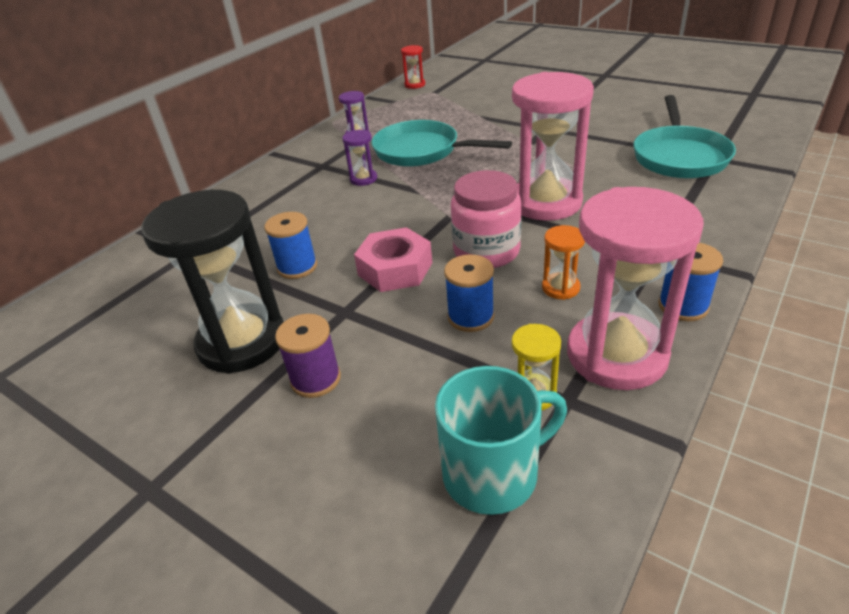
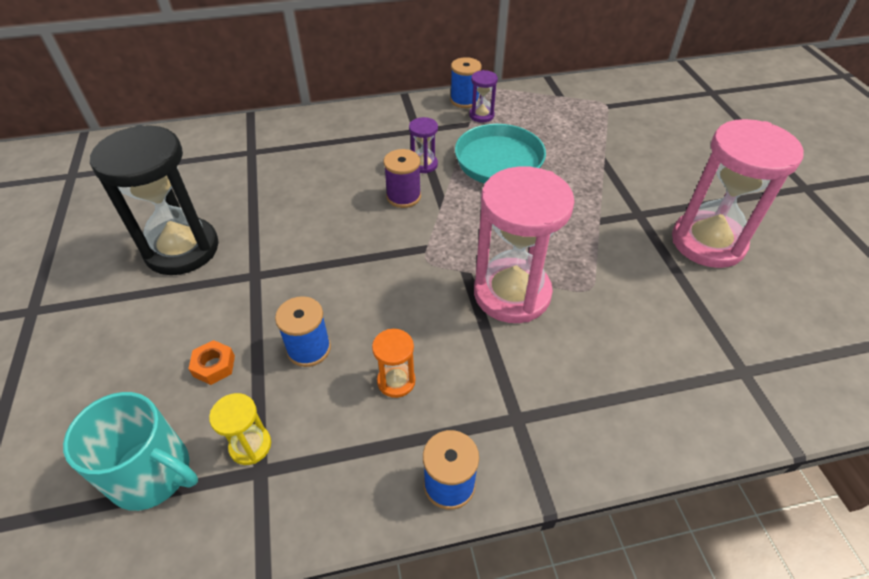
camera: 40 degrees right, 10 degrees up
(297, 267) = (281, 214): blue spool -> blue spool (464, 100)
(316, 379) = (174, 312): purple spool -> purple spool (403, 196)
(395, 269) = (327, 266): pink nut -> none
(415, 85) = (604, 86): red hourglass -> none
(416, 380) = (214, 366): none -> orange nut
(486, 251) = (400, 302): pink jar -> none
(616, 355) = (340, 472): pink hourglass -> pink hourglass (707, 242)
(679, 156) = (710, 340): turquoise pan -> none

#### WHAT IS NEEDED:
Begin at the top of the material above and output each line exactly, stopping after the line that holds "(616, 355) = (340, 472): pink". Leave out pictures.

#### WRITTEN RESPONSE:
camera: 40 degrees right, 10 degrees up
(297, 267) = (281, 214): blue spool -> blue spool (464, 100)
(316, 379) = (174, 312): purple spool -> purple spool (403, 196)
(395, 269) = (327, 266): pink nut -> none
(415, 85) = (604, 86): red hourglass -> none
(416, 380) = (214, 366): none -> orange nut
(486, 251) = (400, 302): pink jar -> none
(616, 355) = (340, 472): pink hourglass -> pink hourglass (707, 242)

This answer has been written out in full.